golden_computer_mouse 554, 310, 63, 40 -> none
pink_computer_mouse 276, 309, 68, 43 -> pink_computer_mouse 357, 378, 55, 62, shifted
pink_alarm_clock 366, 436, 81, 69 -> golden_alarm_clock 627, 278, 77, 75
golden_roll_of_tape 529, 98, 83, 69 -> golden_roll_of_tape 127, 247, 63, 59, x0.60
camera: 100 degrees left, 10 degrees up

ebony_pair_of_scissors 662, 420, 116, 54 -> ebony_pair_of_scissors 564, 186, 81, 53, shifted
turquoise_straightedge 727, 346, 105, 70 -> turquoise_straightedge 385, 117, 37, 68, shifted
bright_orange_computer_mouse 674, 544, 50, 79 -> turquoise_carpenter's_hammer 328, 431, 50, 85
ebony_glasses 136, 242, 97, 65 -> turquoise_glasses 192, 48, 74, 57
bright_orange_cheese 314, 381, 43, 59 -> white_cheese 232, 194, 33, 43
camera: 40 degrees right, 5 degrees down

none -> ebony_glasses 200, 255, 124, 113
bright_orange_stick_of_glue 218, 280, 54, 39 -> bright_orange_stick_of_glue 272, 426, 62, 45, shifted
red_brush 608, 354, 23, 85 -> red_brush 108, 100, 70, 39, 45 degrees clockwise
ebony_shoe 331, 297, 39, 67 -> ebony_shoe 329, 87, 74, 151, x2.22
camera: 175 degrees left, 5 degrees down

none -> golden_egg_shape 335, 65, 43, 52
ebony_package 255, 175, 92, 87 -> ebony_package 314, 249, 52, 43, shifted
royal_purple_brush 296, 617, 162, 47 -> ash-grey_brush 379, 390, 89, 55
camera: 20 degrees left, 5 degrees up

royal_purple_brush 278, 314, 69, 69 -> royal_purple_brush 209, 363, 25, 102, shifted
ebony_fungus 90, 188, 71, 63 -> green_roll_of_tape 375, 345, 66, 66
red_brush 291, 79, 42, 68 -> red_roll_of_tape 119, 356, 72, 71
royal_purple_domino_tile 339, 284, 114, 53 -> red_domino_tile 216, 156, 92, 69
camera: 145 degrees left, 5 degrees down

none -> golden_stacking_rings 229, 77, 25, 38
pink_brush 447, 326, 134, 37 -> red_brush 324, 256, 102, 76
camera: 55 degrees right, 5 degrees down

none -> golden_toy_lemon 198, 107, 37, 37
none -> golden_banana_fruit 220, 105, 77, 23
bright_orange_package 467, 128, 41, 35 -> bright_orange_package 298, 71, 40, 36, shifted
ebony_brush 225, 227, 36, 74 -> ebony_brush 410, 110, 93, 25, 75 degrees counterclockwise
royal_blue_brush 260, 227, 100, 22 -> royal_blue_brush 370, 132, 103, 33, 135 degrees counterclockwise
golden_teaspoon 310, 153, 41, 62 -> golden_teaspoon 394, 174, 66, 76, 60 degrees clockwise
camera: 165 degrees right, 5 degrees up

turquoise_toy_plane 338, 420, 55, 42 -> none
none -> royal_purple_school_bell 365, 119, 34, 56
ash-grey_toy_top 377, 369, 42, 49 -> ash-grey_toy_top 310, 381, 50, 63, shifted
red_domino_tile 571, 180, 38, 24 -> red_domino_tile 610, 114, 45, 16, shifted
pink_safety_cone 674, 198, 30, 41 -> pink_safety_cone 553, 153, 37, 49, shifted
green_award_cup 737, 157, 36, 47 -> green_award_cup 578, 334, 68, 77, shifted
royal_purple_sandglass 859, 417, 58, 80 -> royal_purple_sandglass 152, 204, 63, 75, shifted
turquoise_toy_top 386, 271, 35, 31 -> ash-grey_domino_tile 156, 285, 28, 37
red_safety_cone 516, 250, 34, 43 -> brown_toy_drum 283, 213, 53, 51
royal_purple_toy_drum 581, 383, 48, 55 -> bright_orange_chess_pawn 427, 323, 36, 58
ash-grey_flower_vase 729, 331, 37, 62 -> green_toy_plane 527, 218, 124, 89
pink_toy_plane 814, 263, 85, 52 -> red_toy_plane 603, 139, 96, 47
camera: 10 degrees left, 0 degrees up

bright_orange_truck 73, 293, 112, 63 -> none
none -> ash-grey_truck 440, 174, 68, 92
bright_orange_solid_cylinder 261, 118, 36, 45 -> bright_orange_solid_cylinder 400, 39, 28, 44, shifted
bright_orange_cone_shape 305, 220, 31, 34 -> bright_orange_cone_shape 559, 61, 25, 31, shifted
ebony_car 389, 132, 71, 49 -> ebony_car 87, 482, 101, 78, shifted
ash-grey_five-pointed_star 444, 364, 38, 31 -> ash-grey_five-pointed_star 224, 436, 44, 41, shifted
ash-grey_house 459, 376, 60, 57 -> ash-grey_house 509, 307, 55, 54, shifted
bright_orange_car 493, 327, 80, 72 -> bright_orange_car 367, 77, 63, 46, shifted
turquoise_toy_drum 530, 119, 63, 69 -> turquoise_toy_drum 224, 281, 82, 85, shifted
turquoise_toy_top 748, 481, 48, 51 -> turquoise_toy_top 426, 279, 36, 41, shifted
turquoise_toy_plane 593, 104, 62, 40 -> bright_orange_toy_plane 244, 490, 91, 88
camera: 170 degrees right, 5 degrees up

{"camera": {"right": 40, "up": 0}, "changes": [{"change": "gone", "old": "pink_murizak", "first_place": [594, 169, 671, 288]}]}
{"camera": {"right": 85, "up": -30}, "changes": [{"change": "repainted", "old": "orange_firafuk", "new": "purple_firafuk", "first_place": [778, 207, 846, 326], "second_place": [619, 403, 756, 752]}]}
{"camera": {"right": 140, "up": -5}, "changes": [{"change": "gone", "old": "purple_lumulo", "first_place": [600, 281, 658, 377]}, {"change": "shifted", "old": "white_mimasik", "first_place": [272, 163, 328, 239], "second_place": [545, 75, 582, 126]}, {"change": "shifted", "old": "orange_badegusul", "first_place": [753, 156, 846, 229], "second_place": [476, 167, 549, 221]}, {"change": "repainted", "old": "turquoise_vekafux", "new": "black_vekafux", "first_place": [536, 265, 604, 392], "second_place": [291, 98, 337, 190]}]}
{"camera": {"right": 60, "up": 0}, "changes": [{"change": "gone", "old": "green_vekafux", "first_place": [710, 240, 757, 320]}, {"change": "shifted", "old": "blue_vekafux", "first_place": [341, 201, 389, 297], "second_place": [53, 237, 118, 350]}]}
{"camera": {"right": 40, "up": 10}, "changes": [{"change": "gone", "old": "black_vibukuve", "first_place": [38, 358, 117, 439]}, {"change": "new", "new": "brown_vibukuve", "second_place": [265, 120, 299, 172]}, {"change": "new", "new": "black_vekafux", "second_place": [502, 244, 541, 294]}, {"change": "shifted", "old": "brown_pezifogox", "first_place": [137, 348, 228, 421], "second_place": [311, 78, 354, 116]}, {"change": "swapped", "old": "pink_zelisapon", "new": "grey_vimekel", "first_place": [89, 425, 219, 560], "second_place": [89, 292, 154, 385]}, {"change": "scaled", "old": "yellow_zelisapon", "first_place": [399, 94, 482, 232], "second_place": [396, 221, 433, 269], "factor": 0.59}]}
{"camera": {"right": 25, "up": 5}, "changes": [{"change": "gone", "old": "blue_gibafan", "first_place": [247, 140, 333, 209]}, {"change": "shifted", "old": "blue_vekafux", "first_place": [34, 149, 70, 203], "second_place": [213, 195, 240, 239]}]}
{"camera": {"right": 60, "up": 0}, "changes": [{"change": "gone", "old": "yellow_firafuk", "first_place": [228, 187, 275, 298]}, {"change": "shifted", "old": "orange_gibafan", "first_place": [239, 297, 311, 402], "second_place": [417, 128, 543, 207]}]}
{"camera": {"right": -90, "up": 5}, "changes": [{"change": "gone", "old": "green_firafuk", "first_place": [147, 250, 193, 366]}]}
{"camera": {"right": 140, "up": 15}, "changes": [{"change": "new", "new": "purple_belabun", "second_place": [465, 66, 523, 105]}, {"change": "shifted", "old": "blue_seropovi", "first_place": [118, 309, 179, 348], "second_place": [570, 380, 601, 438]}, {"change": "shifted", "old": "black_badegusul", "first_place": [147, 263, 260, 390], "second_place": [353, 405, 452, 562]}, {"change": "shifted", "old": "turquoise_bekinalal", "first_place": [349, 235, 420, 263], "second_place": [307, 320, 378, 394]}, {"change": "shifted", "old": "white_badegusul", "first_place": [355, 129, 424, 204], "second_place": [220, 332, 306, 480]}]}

__YOUR ASSIGNMENT__
From the entries above, restate word for word the lines from the line containing "camera: 40 degrees right, 5 degrees down" to the line containing "red_brush 608, 354, 23, 85", both ends included, and nothing more.

__SOLUTION__
camera: 40 degrees right, 5 degrees down

none -> ebony_glasses 200, 255, 124, 113
bright_orange_stick_of_glue 218, 280, 54, 39 -> bright_orange_stick_of_glue 272, 426, 62, 45, shifted
red_brush 608, 354, 23, 85 -> red_brush 108, 100, 70, 39, 45 degrees clockwise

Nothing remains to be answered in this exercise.